> **TASK DESCRIPTION**: Below are some records; output exactly the lines from the line with "The red nut" to the line with "The camera went 45", both ends kept, and nothing more.

> **EXTRACTED RECORDS**:
----
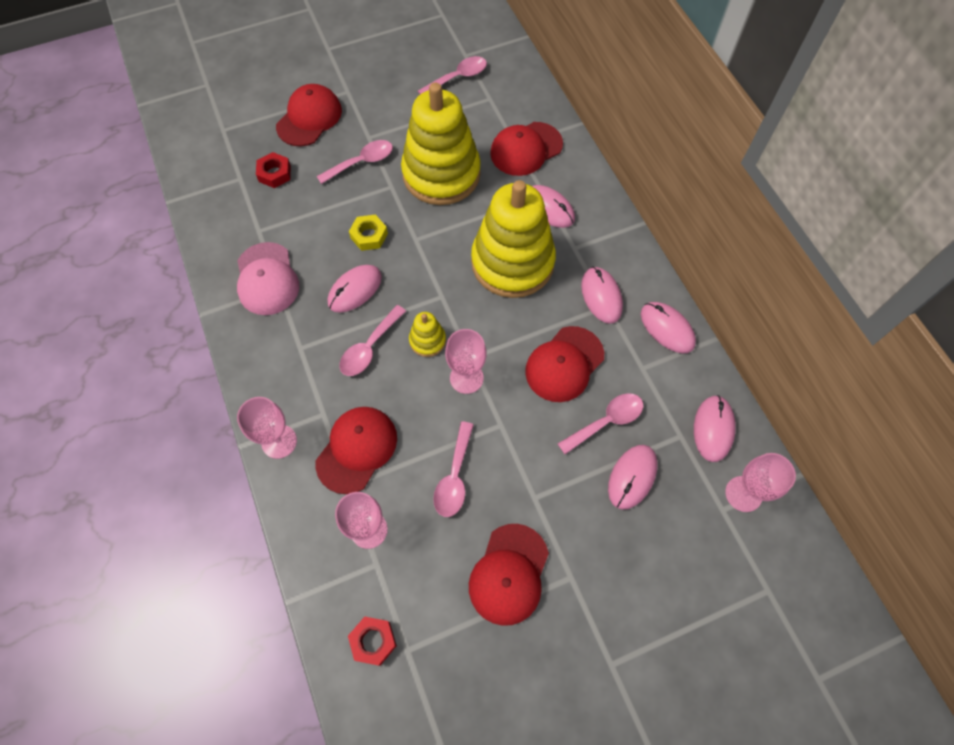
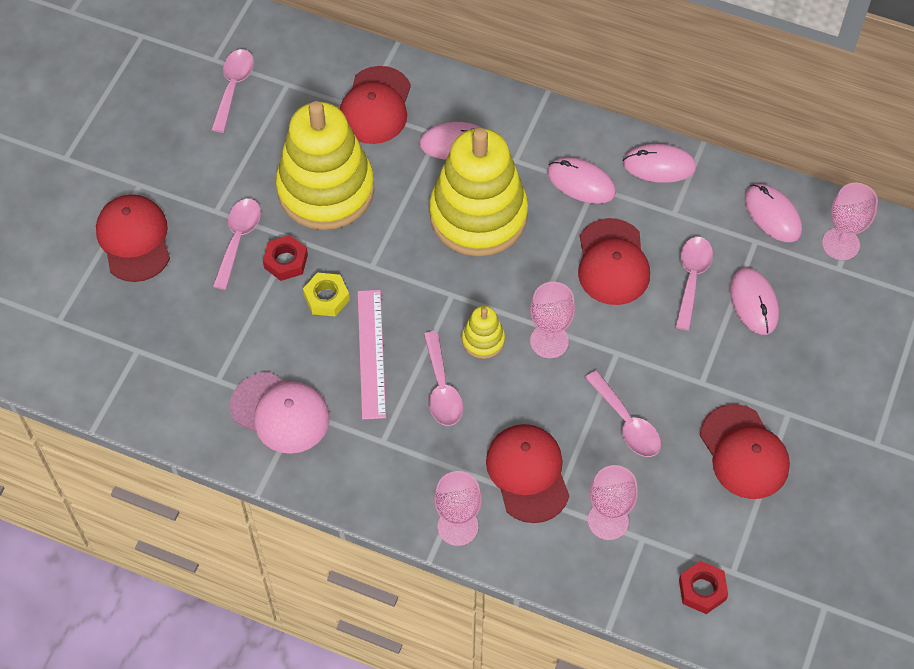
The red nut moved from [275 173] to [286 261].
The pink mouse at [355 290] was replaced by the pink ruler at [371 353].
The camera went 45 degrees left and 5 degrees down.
----
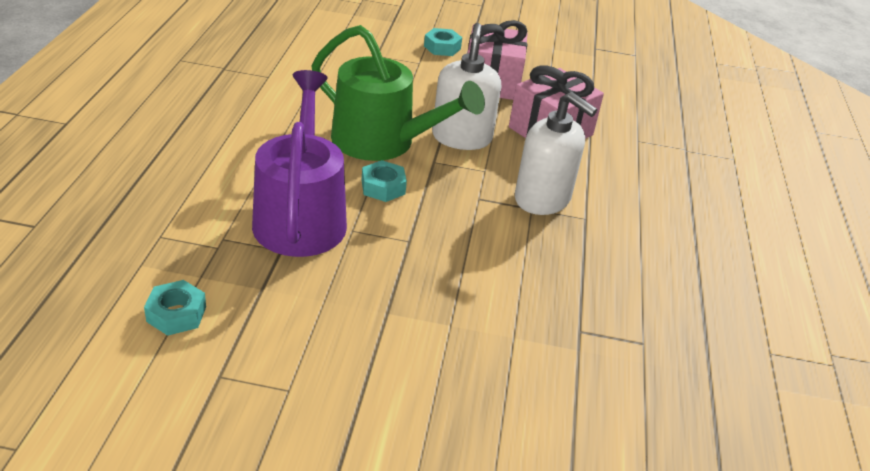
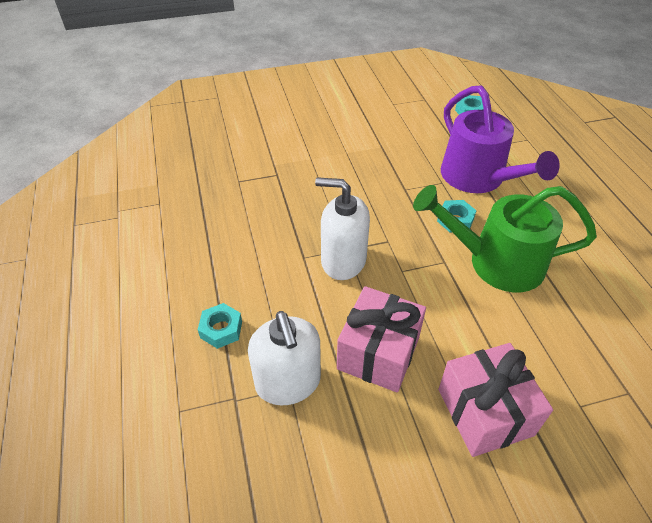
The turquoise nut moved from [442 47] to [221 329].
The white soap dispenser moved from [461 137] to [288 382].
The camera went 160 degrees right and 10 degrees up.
----
> **SOLVED EXERCISE**:
The red nut moved from [275 173] to [286 261].
The pink mouse at [355 290] was replaced by the pink ruler at [371 353].
The camera went 45 degrees left and 5 degrees down.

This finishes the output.